*** DATA EXCERPTS Section Begins ***

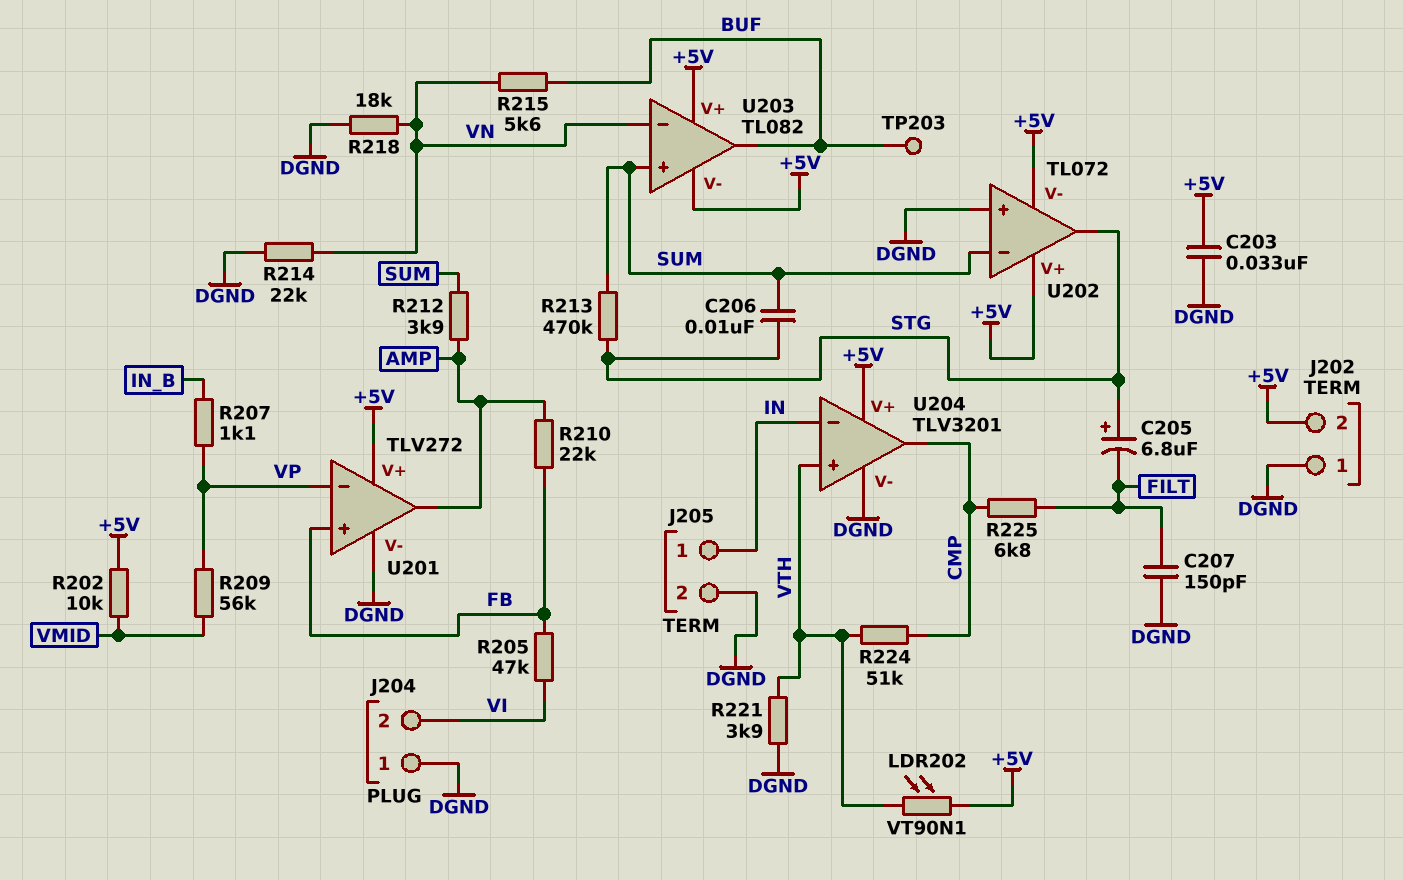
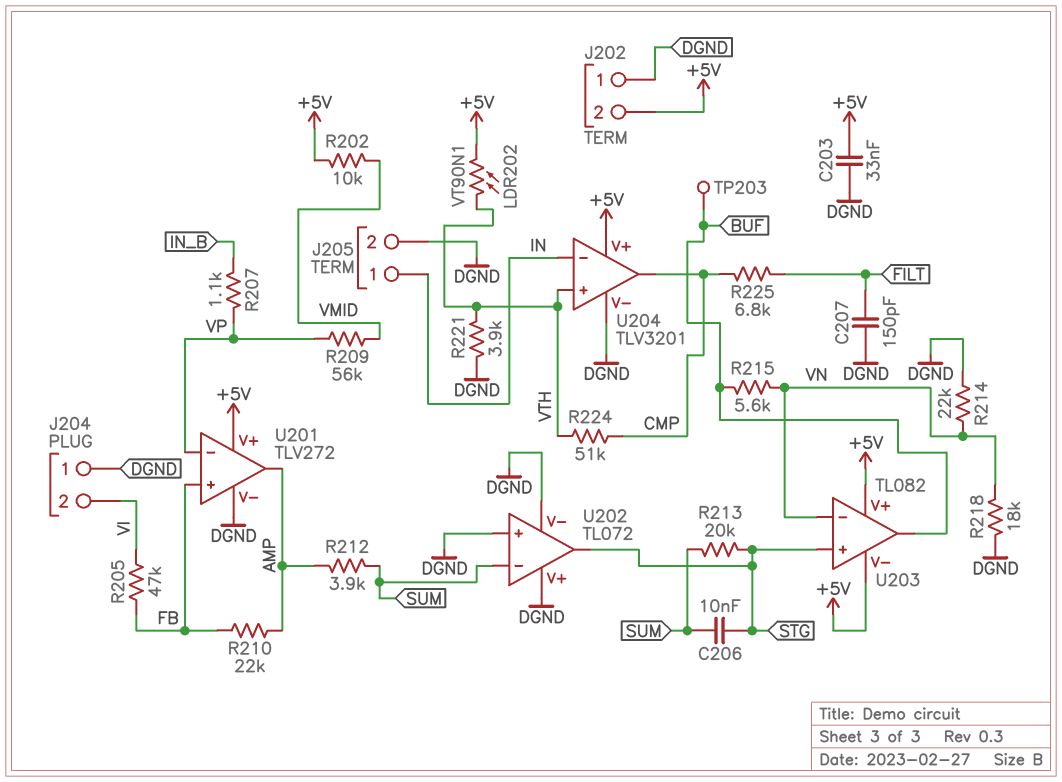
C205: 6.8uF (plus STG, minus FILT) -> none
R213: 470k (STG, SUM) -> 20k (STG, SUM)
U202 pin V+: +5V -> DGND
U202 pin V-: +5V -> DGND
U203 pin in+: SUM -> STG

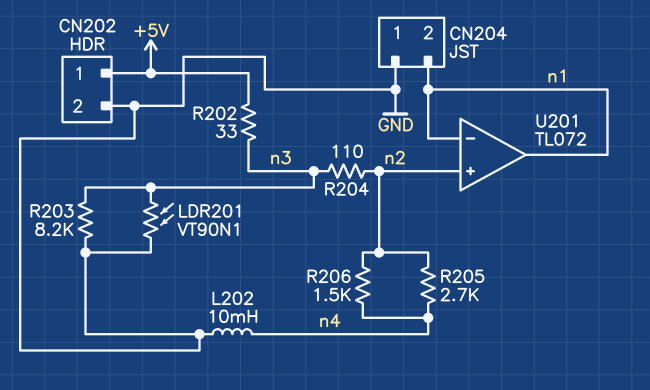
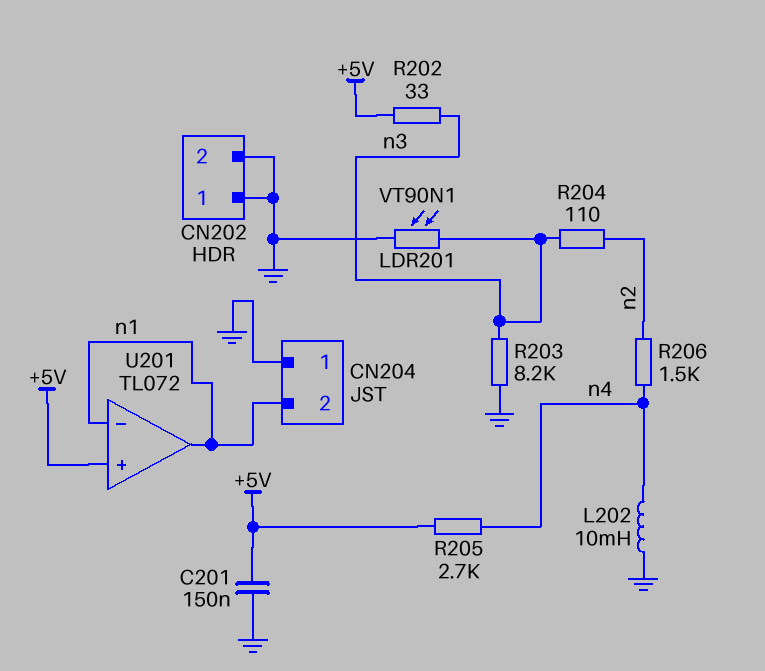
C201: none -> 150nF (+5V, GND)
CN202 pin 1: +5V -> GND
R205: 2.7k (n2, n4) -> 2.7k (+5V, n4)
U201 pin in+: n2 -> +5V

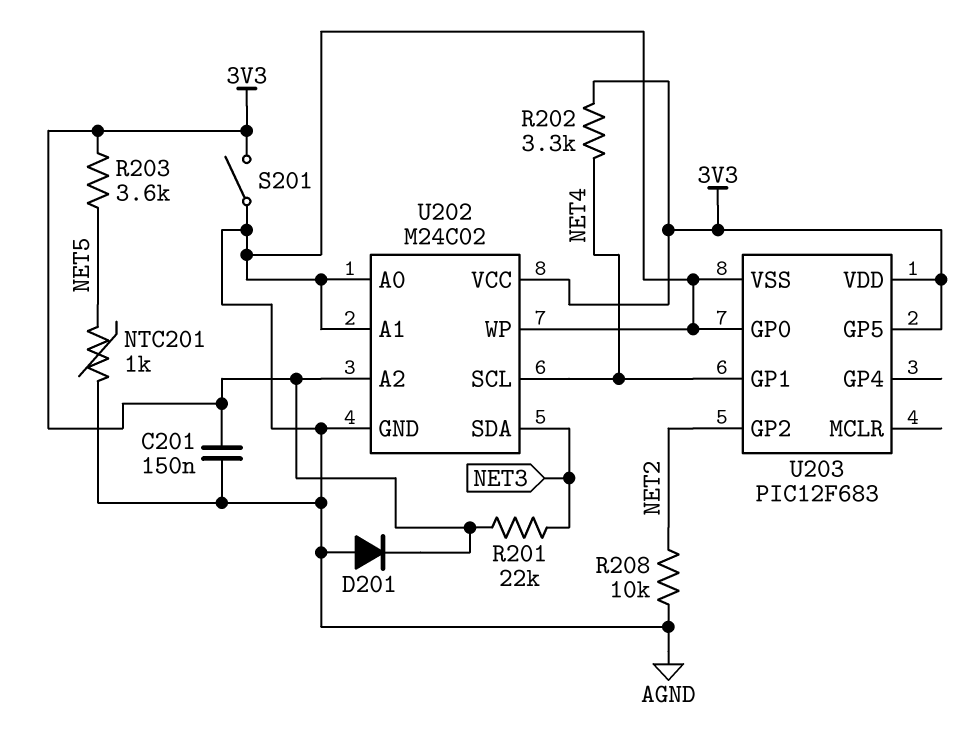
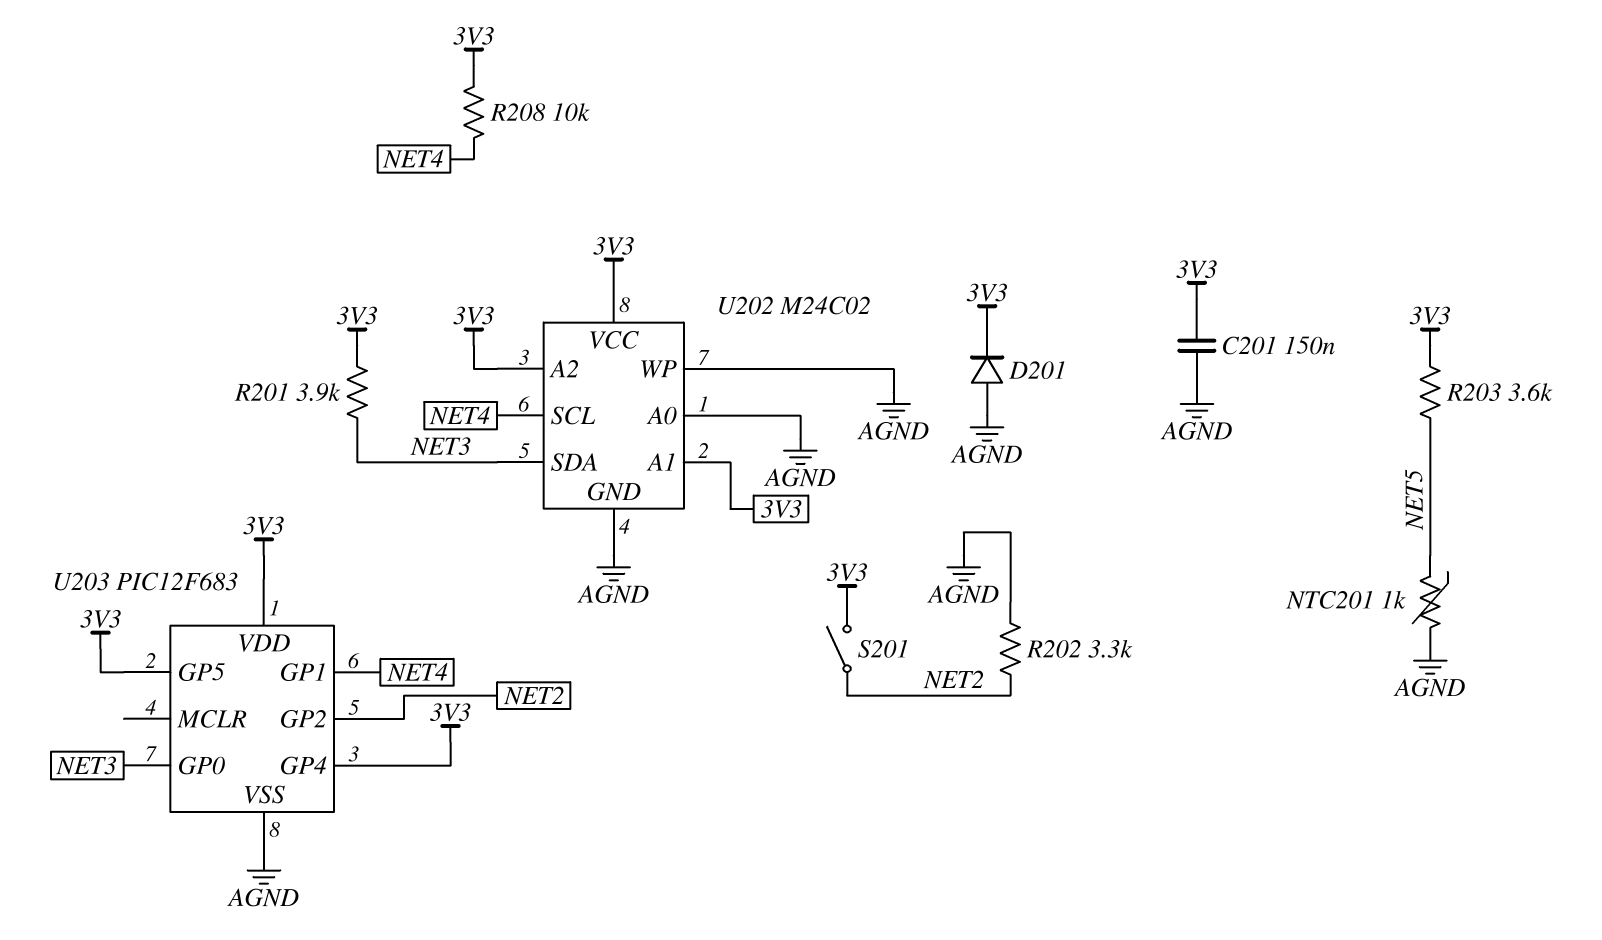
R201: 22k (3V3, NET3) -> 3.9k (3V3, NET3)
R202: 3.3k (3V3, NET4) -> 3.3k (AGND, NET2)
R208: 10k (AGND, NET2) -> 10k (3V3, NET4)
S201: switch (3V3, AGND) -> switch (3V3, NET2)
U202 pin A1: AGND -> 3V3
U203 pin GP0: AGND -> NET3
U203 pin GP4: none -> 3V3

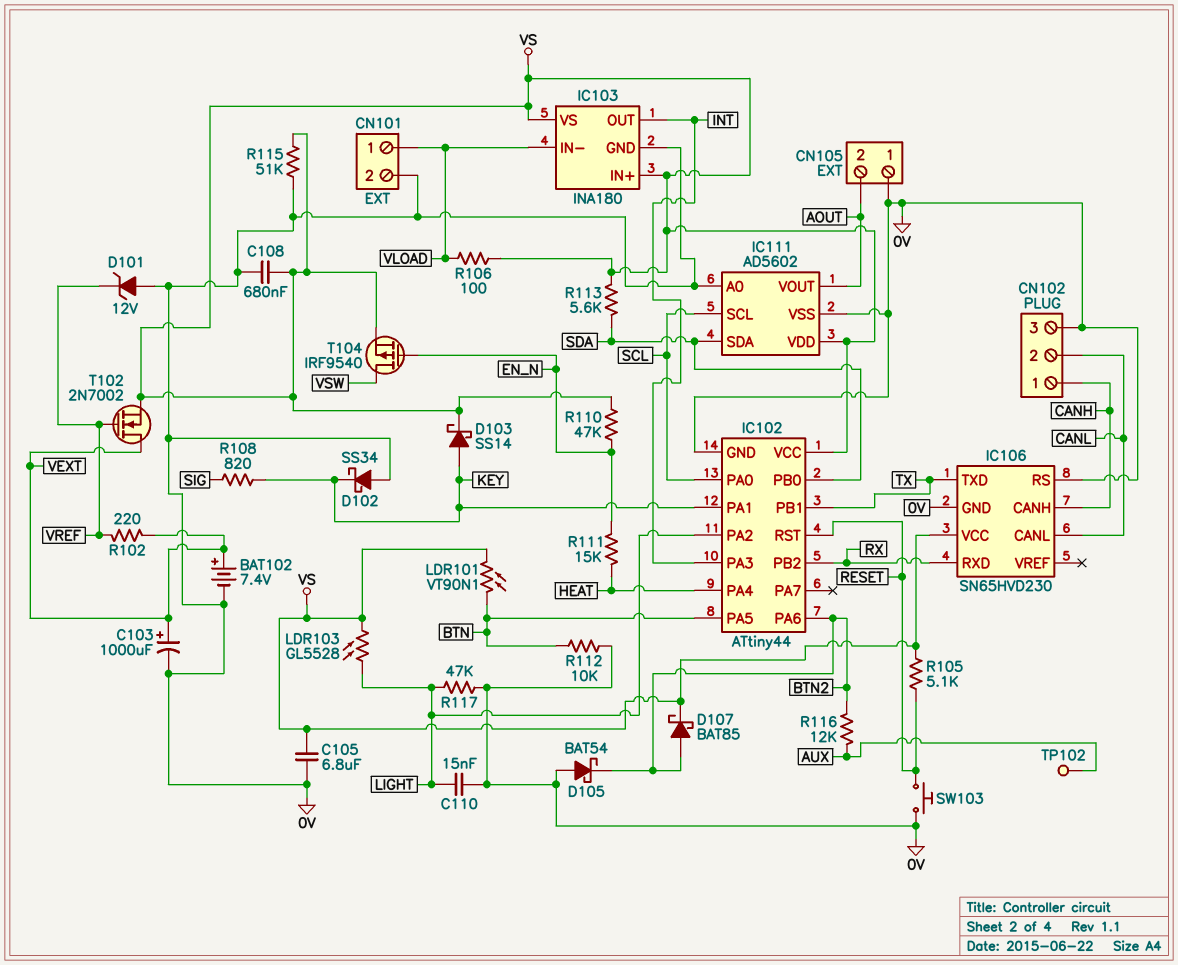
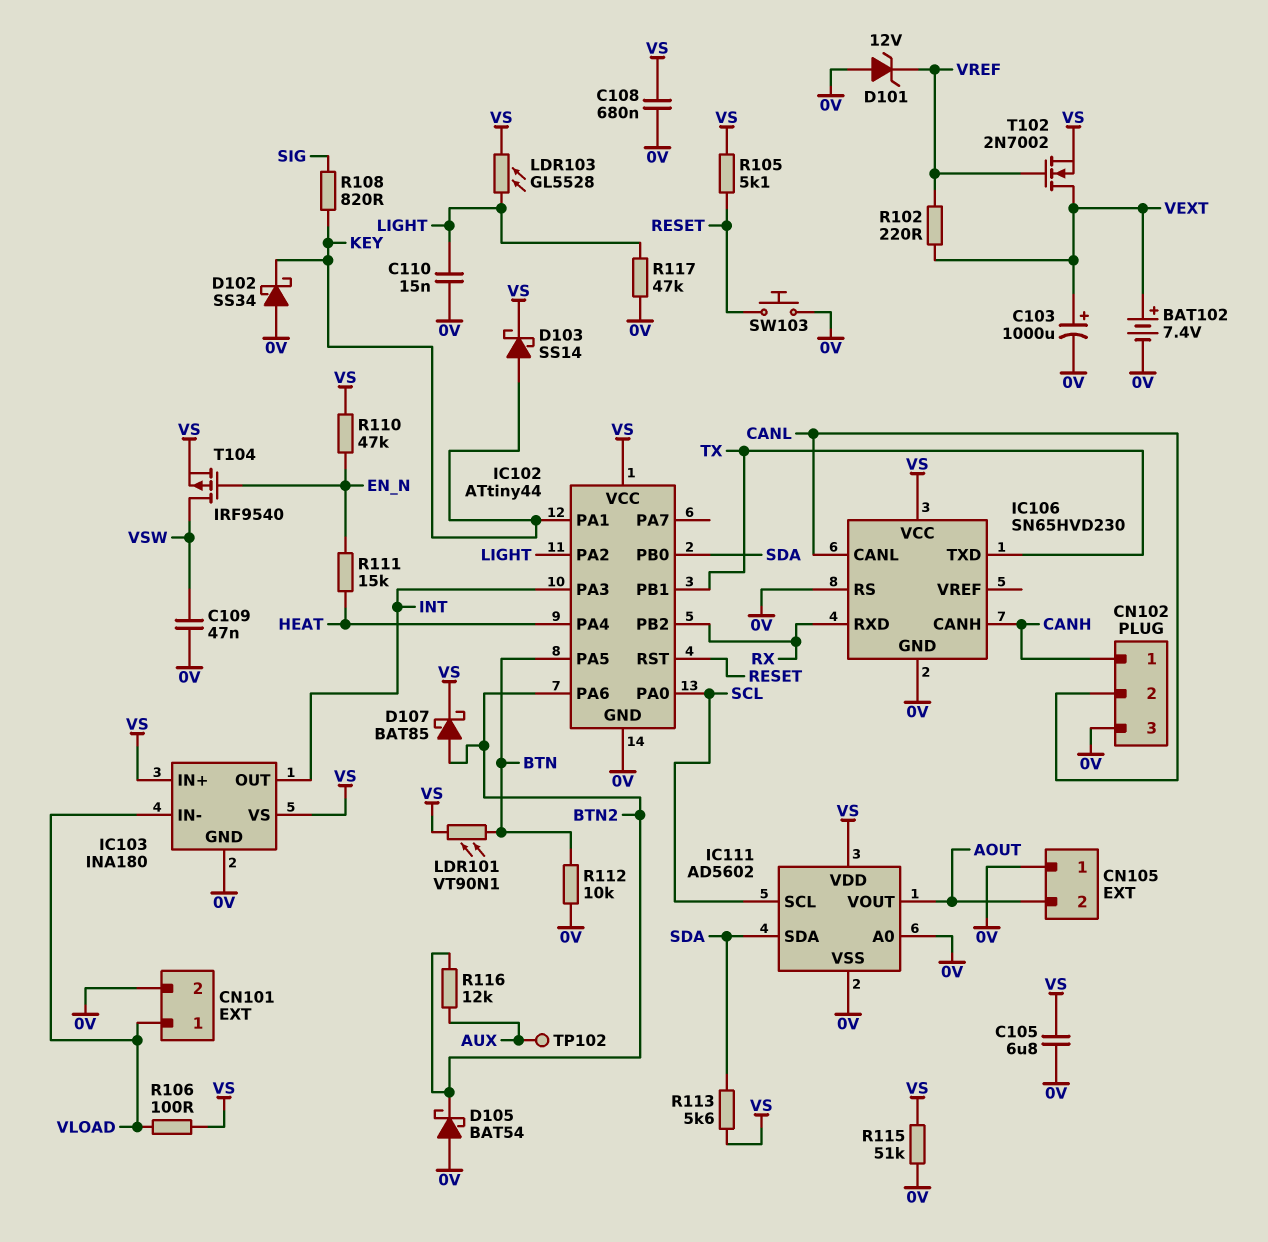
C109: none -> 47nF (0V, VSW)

*** DATA EXCERPTS Section Ends ***

Keep to the lines above from the line with "U201 pin in+: n2 -> +5V" to the line with "U202 pin A1: AGND -> 3V3", and set down exactly those, inclusive, with nothing else and every picture left out.

§ **EXERCISE SOLUTION**
U201 pin in+: n2 -> +5V

R201: 22k (3V3, NET3) -> 3.9k (3V3, NET3)
R202: 3.3k (3V3, NET4) -> 3.3k (AGND, NET2)
R208: 10k (AGND, NET2) -> 10k (3V3, NET4)
S201: switch (3V3, AGND) -> switch (3V3, NET2)
U202 pin A1: AGND -> 3V3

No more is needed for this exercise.